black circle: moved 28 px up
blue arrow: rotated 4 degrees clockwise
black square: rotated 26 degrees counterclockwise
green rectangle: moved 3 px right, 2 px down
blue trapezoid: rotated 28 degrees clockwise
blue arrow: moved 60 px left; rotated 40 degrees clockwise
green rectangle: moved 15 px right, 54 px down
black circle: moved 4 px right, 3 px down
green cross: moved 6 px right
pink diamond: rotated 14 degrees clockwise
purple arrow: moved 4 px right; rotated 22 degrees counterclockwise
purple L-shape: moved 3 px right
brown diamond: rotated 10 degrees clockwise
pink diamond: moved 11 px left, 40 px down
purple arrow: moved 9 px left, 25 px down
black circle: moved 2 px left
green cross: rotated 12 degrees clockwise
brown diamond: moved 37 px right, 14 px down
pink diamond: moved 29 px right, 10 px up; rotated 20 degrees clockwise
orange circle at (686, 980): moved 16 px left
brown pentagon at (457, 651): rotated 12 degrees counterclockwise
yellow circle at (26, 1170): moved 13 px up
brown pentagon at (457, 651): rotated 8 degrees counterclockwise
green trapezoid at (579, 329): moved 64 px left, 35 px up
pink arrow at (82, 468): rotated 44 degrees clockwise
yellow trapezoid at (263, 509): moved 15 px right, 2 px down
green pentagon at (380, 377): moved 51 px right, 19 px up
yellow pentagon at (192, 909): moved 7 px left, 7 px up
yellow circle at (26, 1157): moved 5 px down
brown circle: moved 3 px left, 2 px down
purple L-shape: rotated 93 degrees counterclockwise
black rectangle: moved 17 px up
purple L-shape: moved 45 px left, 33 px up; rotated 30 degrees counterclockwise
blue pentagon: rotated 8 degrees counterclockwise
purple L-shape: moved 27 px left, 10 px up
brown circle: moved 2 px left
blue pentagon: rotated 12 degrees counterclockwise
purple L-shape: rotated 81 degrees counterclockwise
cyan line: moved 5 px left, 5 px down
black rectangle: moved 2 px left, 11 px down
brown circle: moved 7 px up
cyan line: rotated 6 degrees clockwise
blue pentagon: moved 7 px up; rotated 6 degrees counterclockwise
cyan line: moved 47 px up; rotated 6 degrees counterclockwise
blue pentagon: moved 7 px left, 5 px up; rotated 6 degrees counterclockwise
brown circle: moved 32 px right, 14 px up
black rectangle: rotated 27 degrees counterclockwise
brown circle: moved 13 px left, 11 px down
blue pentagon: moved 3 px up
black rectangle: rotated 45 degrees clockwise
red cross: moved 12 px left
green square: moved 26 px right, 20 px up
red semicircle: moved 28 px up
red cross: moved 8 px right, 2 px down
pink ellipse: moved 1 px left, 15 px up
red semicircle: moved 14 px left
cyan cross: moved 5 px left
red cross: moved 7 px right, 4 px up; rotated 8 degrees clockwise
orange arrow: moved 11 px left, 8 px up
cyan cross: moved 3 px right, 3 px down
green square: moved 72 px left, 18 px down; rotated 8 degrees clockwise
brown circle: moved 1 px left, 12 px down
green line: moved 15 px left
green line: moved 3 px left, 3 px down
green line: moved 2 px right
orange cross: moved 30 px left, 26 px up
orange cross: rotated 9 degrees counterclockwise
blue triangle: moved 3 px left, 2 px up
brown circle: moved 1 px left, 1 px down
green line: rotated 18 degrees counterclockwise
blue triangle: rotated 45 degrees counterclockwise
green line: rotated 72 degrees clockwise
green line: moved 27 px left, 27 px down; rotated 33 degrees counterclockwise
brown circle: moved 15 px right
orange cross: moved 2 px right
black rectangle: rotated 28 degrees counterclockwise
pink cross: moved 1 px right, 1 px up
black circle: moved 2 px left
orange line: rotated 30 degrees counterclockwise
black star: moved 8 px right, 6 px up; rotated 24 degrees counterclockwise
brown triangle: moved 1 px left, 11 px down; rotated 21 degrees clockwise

..........

Task requirements:
Copy all of the rows above verbatim. Keep their original order, wording, and figures.

Full response:
black circle: moved 28 px up
blue arrow: rotated 4 degrees clockwise
black square: rotated 26 degrees counterclockwise
green rectangle: moved 3 px right, 2 px down
blue trapezoid: rotated 28 degrees clockwise
blue arrow: moved 60 px left; rotated 40 degrees clockwise
green rectangle: moved 15 px right, 54 px down
black circle: moved 4 px right, 3 px down
green cross: moved 6 px right
pink diamond: rotated 14 degrees clockwise
purple arrow: moved 4 px right; rotated 22 degrees counterclockwise
purple L-shape: moved 3 px right
brown diamond: rotated 10 degrees clockwise
pink diamond: moved 11 px left, 40 px down
purple arrow: moved 9 px left, 25 px down
black circle: moved 2 px left
green cross: rotated 12 degrees clockwise
brown diamond: moved 37 px right, 14 px down
pink diamond: moved 29 px right, 10 px up; rotated 20 degrees clockwise
orange circle at (686, 980): moved 16 px left
brown pentagon at (457, 651): rotated 12 degrees counterclockwise
yellow circle at (26, 1170): moved 13 px up
brown pentagon at (457, 651): rotated 8 degrees counterclockwise
green trapezoid at (579, 329): moved 64 px left, 35 px up
pink arrow at (82, 468): rotated 44 degrees clockwise
yellow trapezoid at (263, 509): moved 15 px right, 2 px down
green pentagon at (380, 377): moved 51 px right, 19 px up
yellow pentagon at (192, 909): moved 7 px left, 7 px up
yellow circle at (26, 1157): moved 5 px down
brown circle: moved 3 px left, 2 px down
purple L-shape: rotated 93 degrees counterclockwise
black rectangle: moved 17 px up
purple L-shape: moved 45 px left, 33 px up; rotated 30 degrees counterclockwise
blue pentagon: rotated 8 degrees counterclockwise
purple L-shape: moved 27 px left, 10 px up
brown circle: moved 2 px left
blue pentagon: rotated 12 degrees counterclockwise
purple L-shape: rotated 81 degrees counterclockwise
cyan line: moved 5 px left, 5 px down
black rectangle: moved 2 px left, 11 px down
brown circle: moved 7 px up
cyan line: rotated 6 degrees clockwise
blue pentagon: moved 7 px up; rotated 6 degrees counterclockwise
cyan line: moved 47 px up; rotated 6 degrees counterclockwise
blue pentagon: moved 7 px left, 5 px up; rotated 6 degrees counterclockwise
brown circle: moved 32 px right, 14 px up
black rectangle: rotated 27 degrees counterclockwise
brown circle: moved 13 px left, 11 px down
blue pentagon: moved 3 px up
black rectangle: rotated 45 degrees clockwise
red cross: moved 12 px left
green square: moved 26 px right, 20 px up
red semicircle: moved 28 px up
red cross: moved 8 px right, 2 px down
pink ellipse: moved 1 px left, 15 px up
red semicircle: moved 14 px left
cyan cross: moved 5 px left
red cross: moved 7 px right, 4 px up; rotated 8 degrees clockwise
orange arrow: moved 11 px left, 8 px up
cyan cross: moved 3 px right, 3 px down
green square: moved 72 px left, 18 px down; rotated 8 degrees clockwise
brown circle: moved 1 px left, 12 px down
green line: moved 15 px left
green line: moved 3 px left, 3 px down
green line: moved 2 px right
orange cross: moved 30 px left, 26 px up
orange cross: rotated 9 degrees counterclockwise
blue triangle: moved 3 px left, 2 px up
brown circle: moved 1 px left, 1 px down
green line: rotated 18 degrees counterclockwise
blue triangle: rotated 45 degrees counterclockwise
green line: rotated 72 degrees clockwise
green line: moved 27 px left, 27 px down; rotated 33 degrees counterclockwise
brown circle: moved 15 px right
orange cross: moved 2 px right
black rectangle: rotated 28 degrees counterclockwise
pink cross: moved 1 px right, 1 px up
black circle: moved 2 px left
orange line: rotated 30 degrees counterclockwise
black star: moved 8 px right, 6 px up; rotated 24 degrees counterclockwise
brown triangle: moved 1 px left, 11 px down; rotated 21 degrees clockwise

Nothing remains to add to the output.